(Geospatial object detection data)

____________________

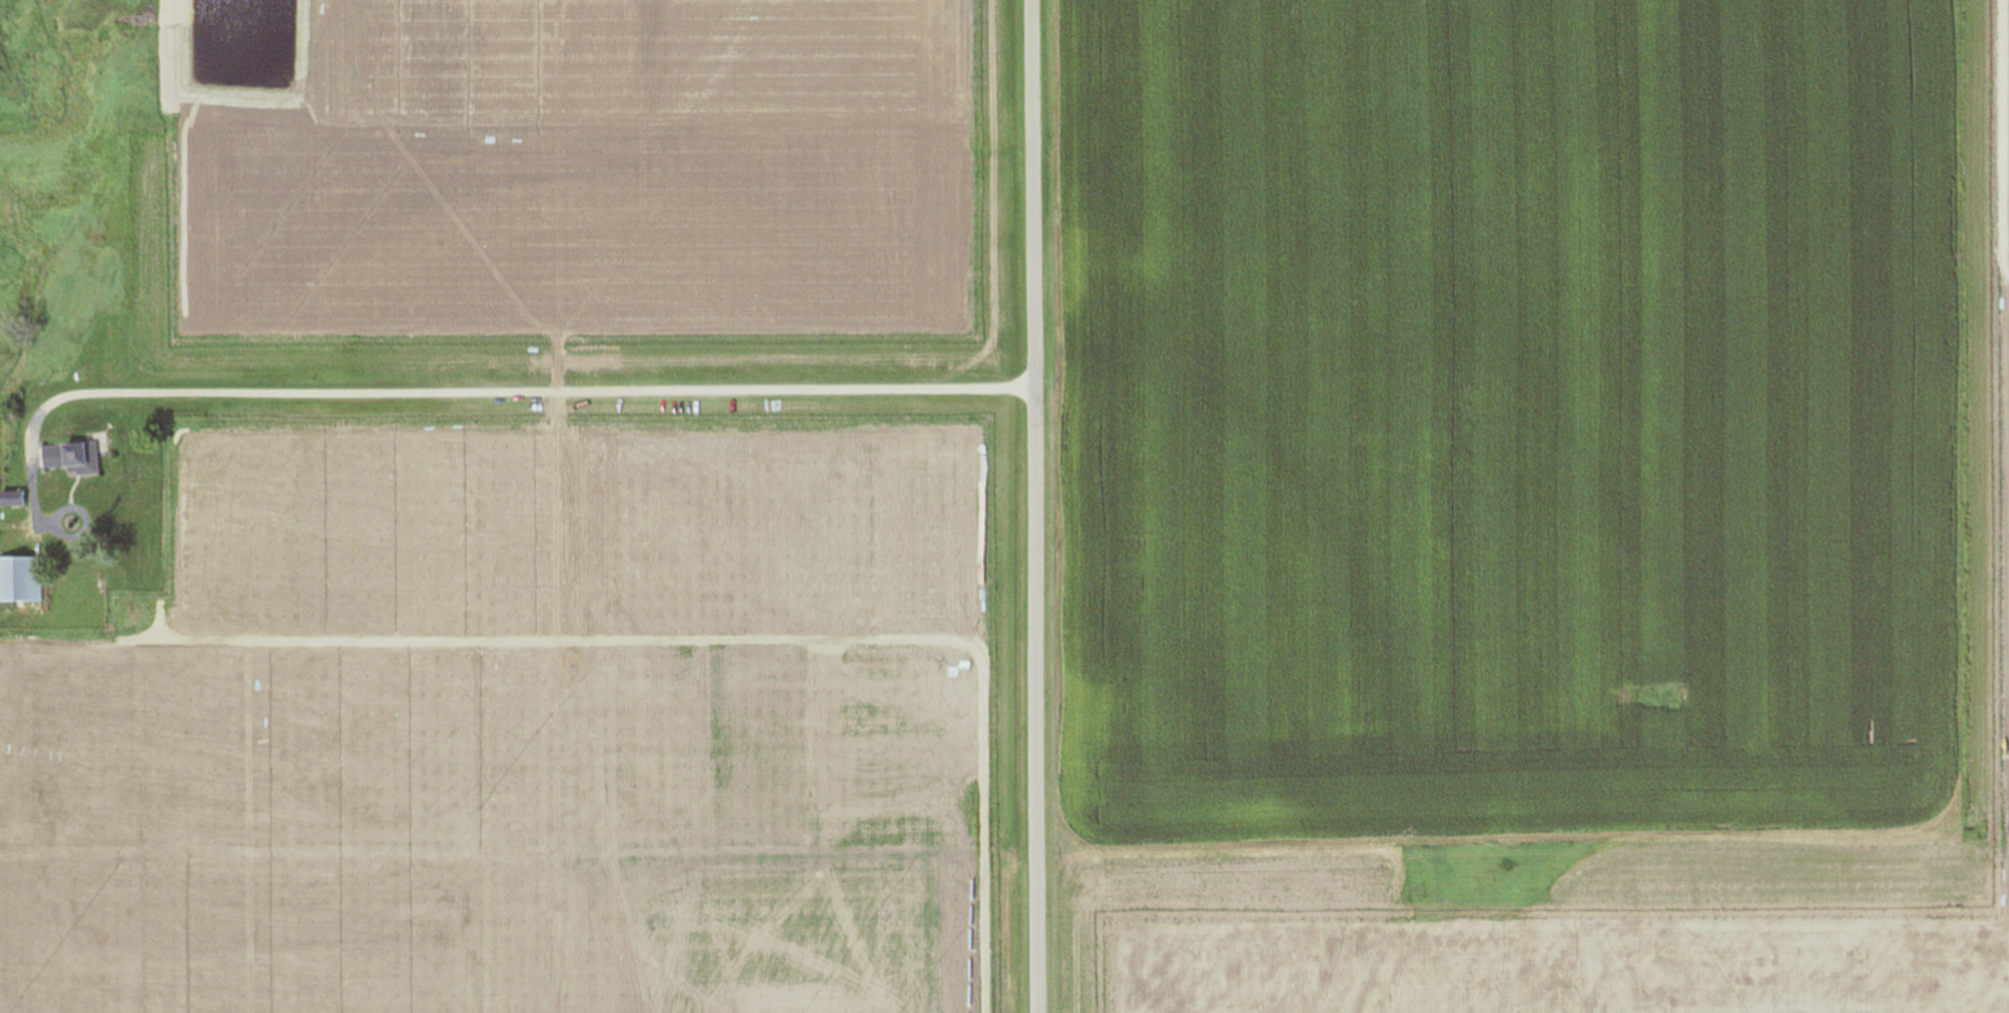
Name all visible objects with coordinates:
road: (417, 392)
building: (73, 458)
building: (13, 499)
road: (1038, 506)
building: (20, 580)

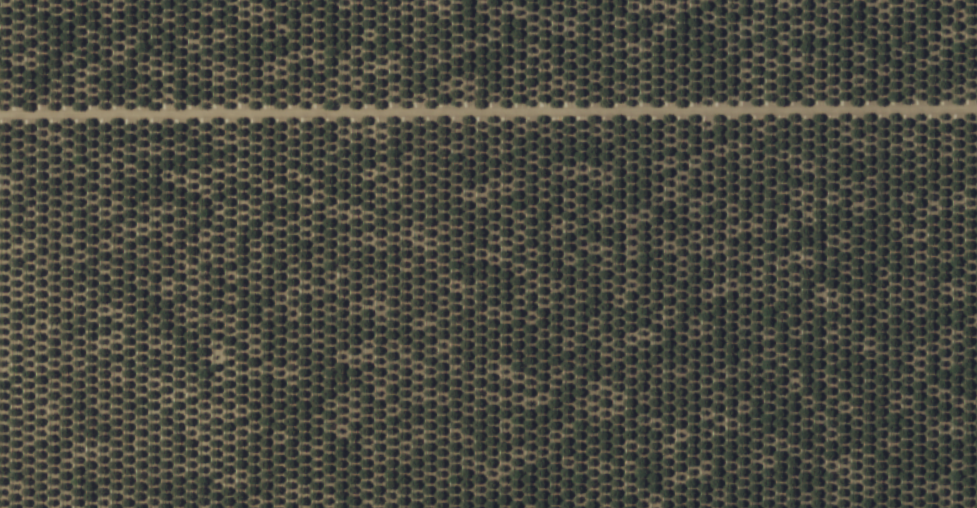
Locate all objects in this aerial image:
road: (488, 163)

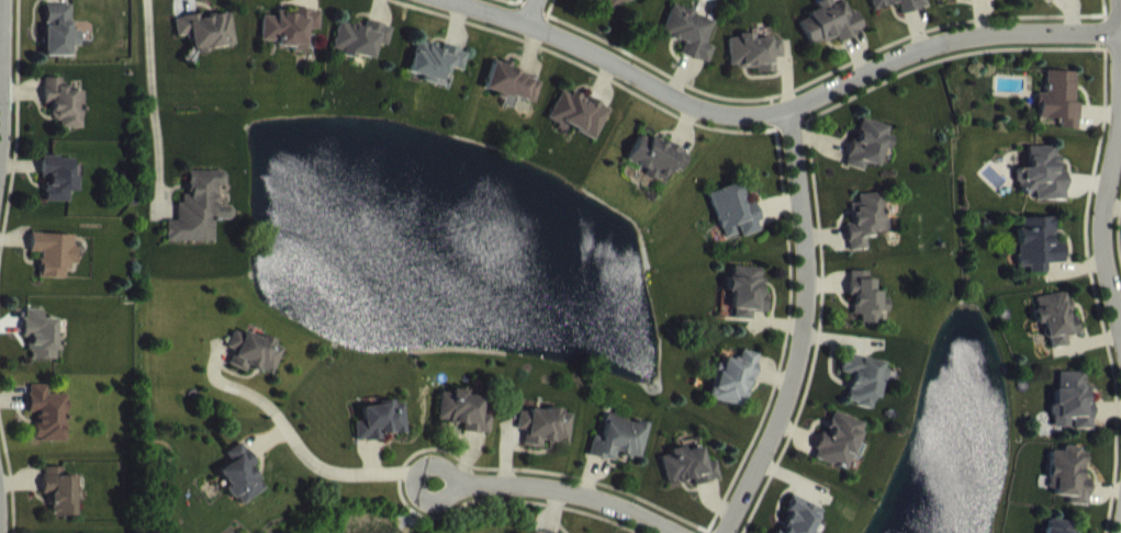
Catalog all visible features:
building: (593, 0)
building: (964, 5)
building: (1048, 5)
road: (1120, 5)
building: (615, 8)
building: (895, 11)
road: (530, 12)
building: (829, 37)
building: (287, 42)
building: (205, 45)
building: (58, 46)
building: (689, 47)
building: (359, 53)
building: (753, 67)
building: (435, 77)
road: (2, 87)
road: (152, 97)
building: (510, 97)
road: (775, 112)
building: (1058, 114)
building: (62, 118)
building: (577, 127)
building: (867, 159)
building: (656, 171)
building: (1042, 189)
building: (57, 193)
road: (1103, 207)
building: (197, 223)
building: (732, 226)
building: (864, 234)
building: (1036, 259)
building: (52, 268)
building: (744, 307)
building: (864, 312)
road: (805, 329)
building: (1055, 333)
building: (39, 350)
building: (252, 367)
building: (732, 392)
building: (863, 394)
building: (1071, 417)
building: (461, 426)
building: (47, 428)
building: (379, 435)
road: (291, 439)
building: (542, 441)
building: (618, 453)
building: (836, 455)
road: (415, 479)
building: (687, 481)
building: (239, 490)
building: (1068, 490)
road: (572, 491)
building: (58, 506)
building: (801, 524)

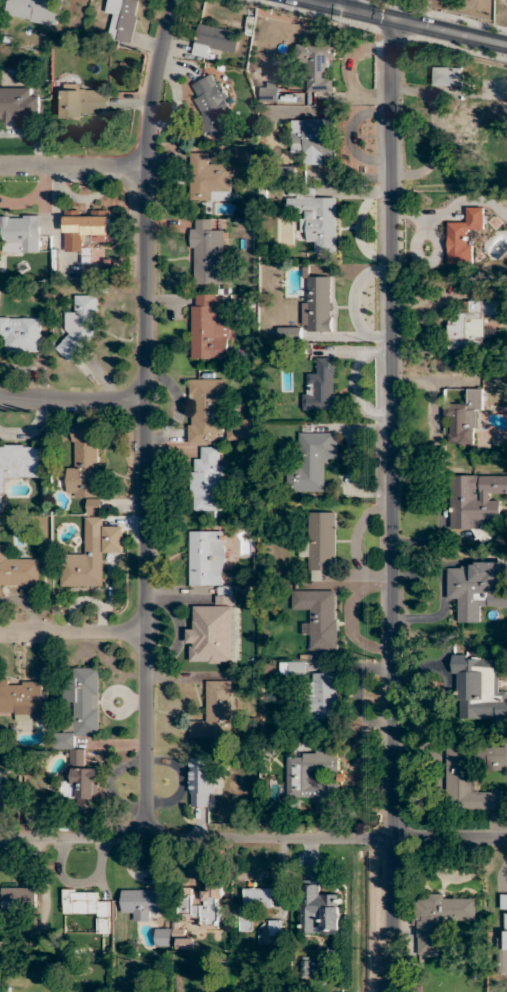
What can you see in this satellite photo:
road: (319, 4)
road: (339, 4)
traffic signals: (339, 9)
building: (34, 11)
building: (122, 19)
traffic signals: (392, 21)
road: (423, 28)
building: (214, 40)
building: (316, 65)
building: (446, 77)
building: (84, 102)
building: (211, 104)
building: (18, 105)
building: (473, 121)
building: (313, 140)
road: (72, 167)
building: (208, 181)
building: (315, 218)
building: (84, 228)
building: (18, 229)
building: (463, 237)
building: (207, 253)
building: (317, 304)
building: (470, 325)
building: (81, 326)
building: (209, 327)
building: (20, 334)
building: (320, 386)
building: (497, 387)
road: (72, 401)
building: (206, 411)
road: (144, 412)
building: (463, 420)
building: (311, 462)
building: (18, 463)
building: (85, 466)
building: (208, 482)
building: (466, 502)
road: (390, 506)
building: (321, 541)
building: (91, 555)
building: (19, 569)
building: (476, 588)
building: (225, 597)
building: (319, 618)
road: (73, 630)
building: (295, 670)
building: (480, 690)
building: (322, 696)
building: (21, 697)
building: (81, 705)
building: (215, 719)
building: (473, 777)
building: (313, 780)
building: (202, 783)
building: (1, 784)
building: (83, 793)
road: (253, 828)
building: (19, 897)
building: (140, 903)
building: (205, 905)
building: (254, 905)
building: (87, 907)
building: (319, 911)
building: (439, 918)
building: (505, 932)
building: (163, 938)
building: (186, 944)

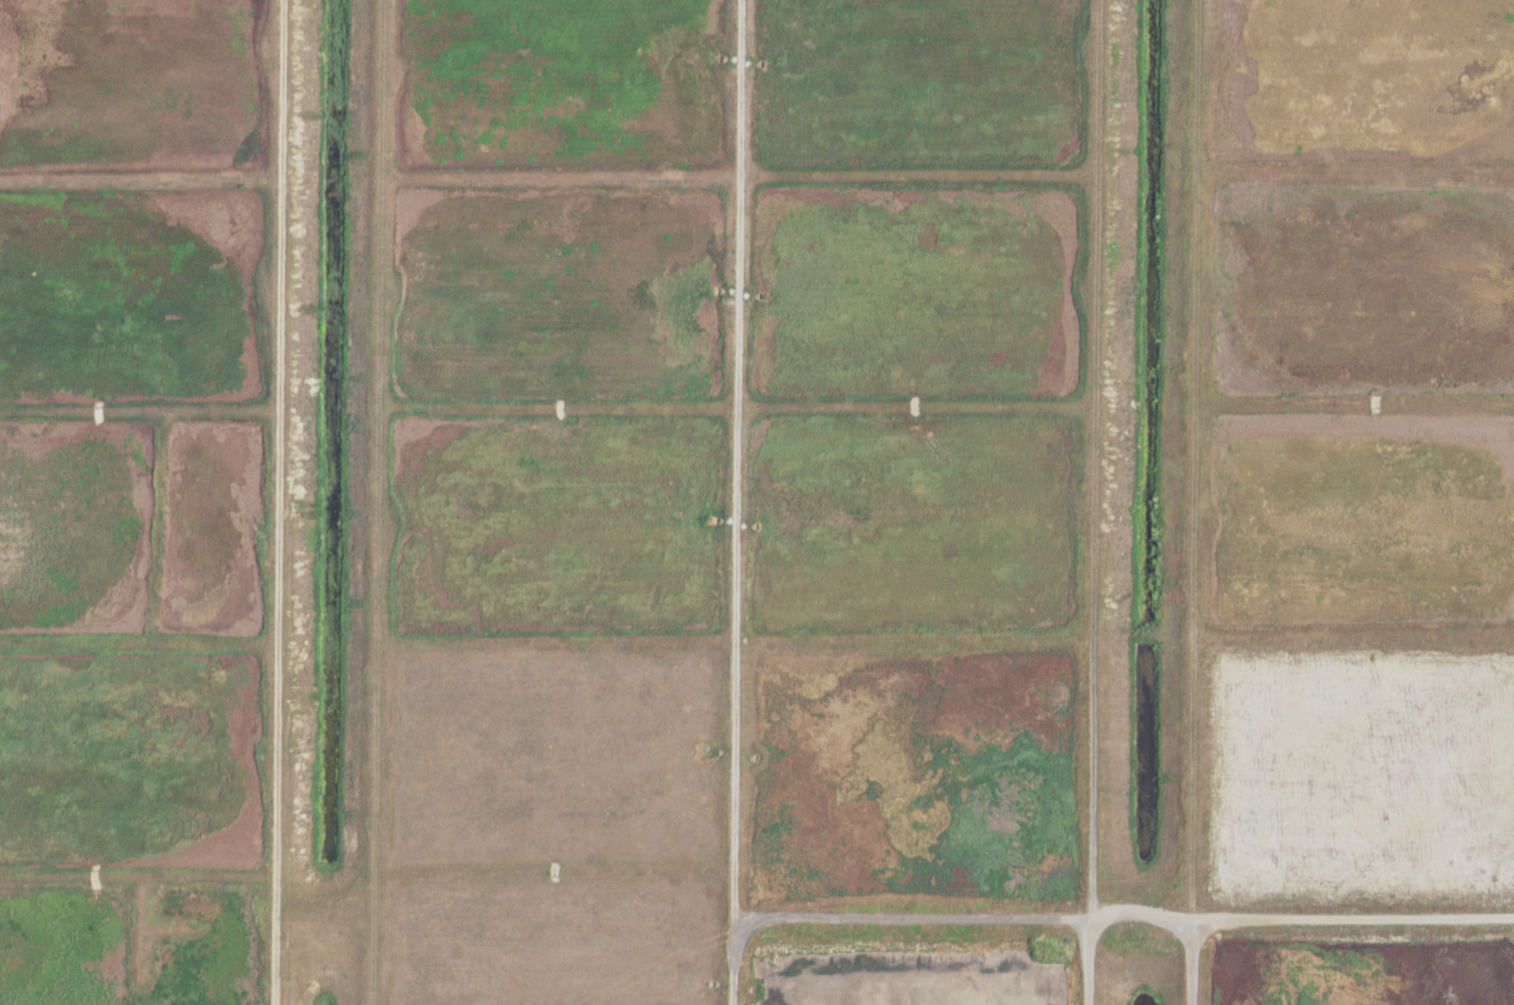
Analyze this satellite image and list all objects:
wastewater plant: (757, 502)

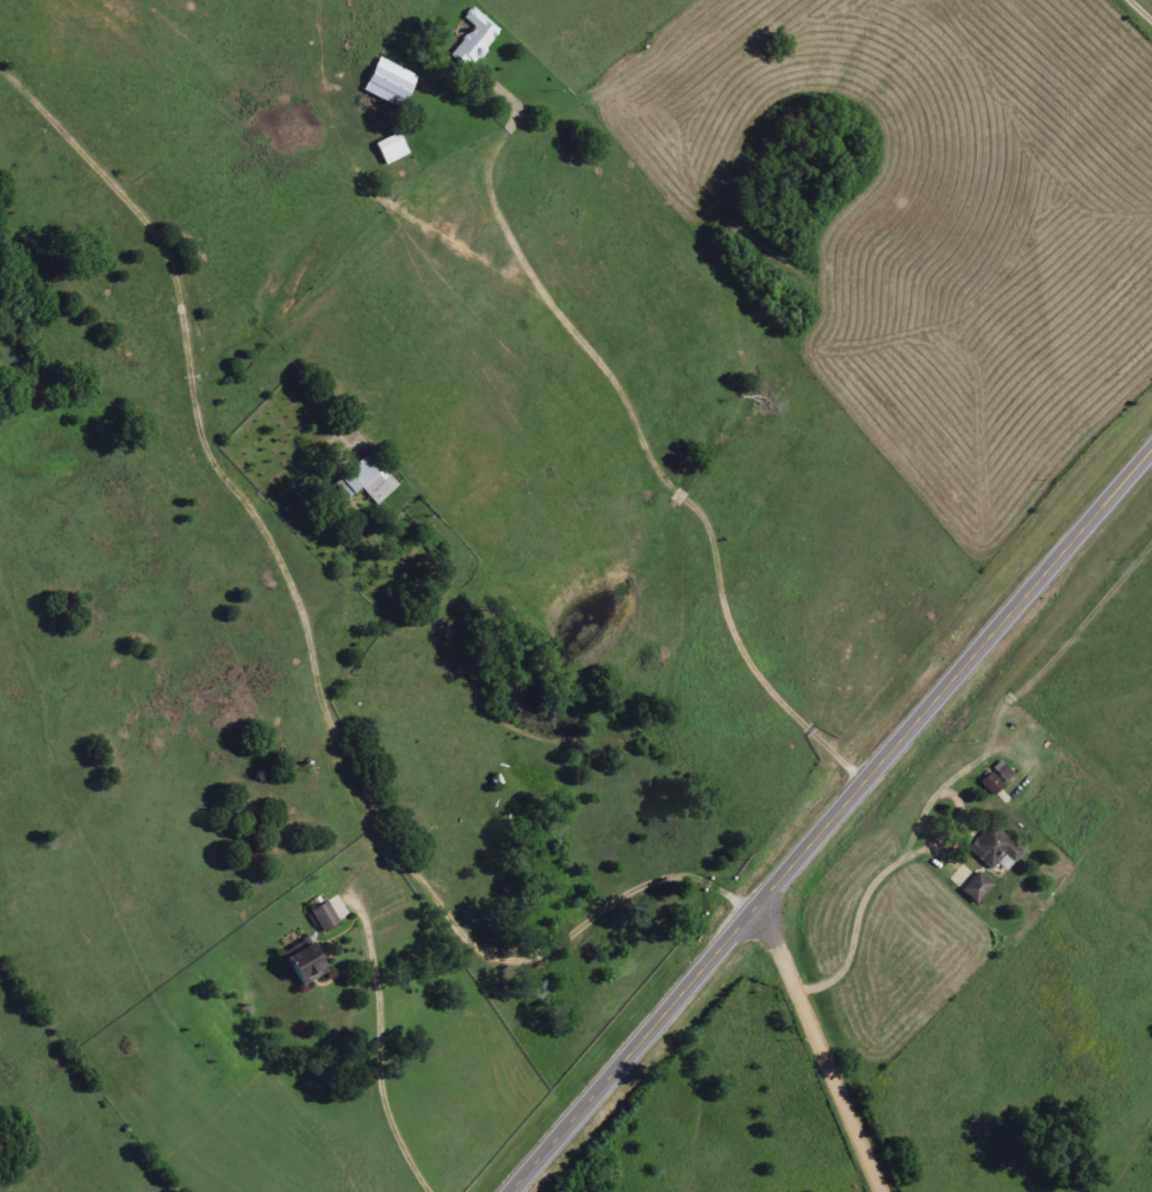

____________________

For the records above, give every line again exactly and skip the pictures.

Name all visible objects with coordinates:
road: (417, 392)
building: (73, 458)
building: (13, 499)
road: (1038, 506)
building: (20, 580)

Locate all objects in this aerial image:
road: (488, 163)

Catalog all visible features:
building: (593, 0)
building: (964, 5)
building: (1048, 5)
road: (1120, 5)
building: (615, 8)
building: (895, 11)
road: (530, 12)
building: (829, 37)
building: (287, 42)
building: (205, 45)
building: (58, 46)
building: (689, 47)
building: (359, 53)
building: (753, 67)
building: (435, 77)
road: (2, 87)
road: (152, 97)
building: (510, 97)
road: (775, 112)
building: (1058, 114)
building: (62, 118)
building: (577, 127)
building: (867, 159)
building: (656, 171)
building: (1042, 189)
building: (57, 193)
road: (1103, 207)
building: (197, 223)
building: (732, 226)
building: (864, 234)
building: (1036, 259)
building: (52, 268)
building: (744, 307)
building: (864, 312)
road: (805, 329)
building: (1055, 333)
building: (39, 350)
building: (252, 367)
building: (732, 392)
building: (863, 394)
building: (1071, 417)
building: (461, 426)
building: (47, 428)
building: (379, 435)
road: (291, 439)
building: (542, 441)
building: (618, 453)
building: (836, 455)
road: (415, 479)
building: (687, 481)
building: (239, 490)
building: (1068, 490)
road: (572, 491)
building: (58, 506)
building: (801, 524)

What can you see in this satellite photo:
road: (319, 4)
road: (339, 4)
traffic signals: (339, 9)
building: (34, 11)
building: (122, 19)
traffic signals: (392, 21)
road: (423, 28)
building: (214, 40)
building: (316, 65)
building: (446, 77)
building: (84, 102)
building: (211, 104)
building: (18, 105)
building: (473, 121)
building: (313, 140)
road: (72, 167)
building: (208, 181)
building: (315, 218)
building: (84, 228)
building: (18, 229)
building: (463, 237)
building: (207, 253)
building: (317, 304)
building: (470, 325)
building: (81, 326)
building: (209, 327)
building: (20, 334)
building: (320, 386)
building: (497, 387)
road: (72, 401)
building: (206, 411)
road: (144, 412)
building: (463, 420)
building: (311, 462)
building: (18, 463)
building: (85, 466)
building: (208, 482)
building: (466, 502)
road: (390, 506)
building: (321, 541)
building: (91, 555)
building: (19, 569)
building: (476, 588)
building: (225, 597)
building: (319, 618)
road: (73, 630)
building: (295, 670)
building: (480, 690)
building: (322, 696)
building: (21, 697)
building: (81, 705)
building: (215, 719)
building: (473, 777)
building: (313, 780)
building: (202, 783)
building: (1, 784)
building: (83, 793)
road: (253, 828)
building: (19, 897)
building: (140, 903)
building: (205, 905)
building: (254, 905)
building: (87, 907)
building: (319, 911)
building: (439, 918)
building: (505, 932)
building: (163, 938)
building: (186, 944)

Analyze this satellite image and list all objects:
wastewater plant: (757, 502)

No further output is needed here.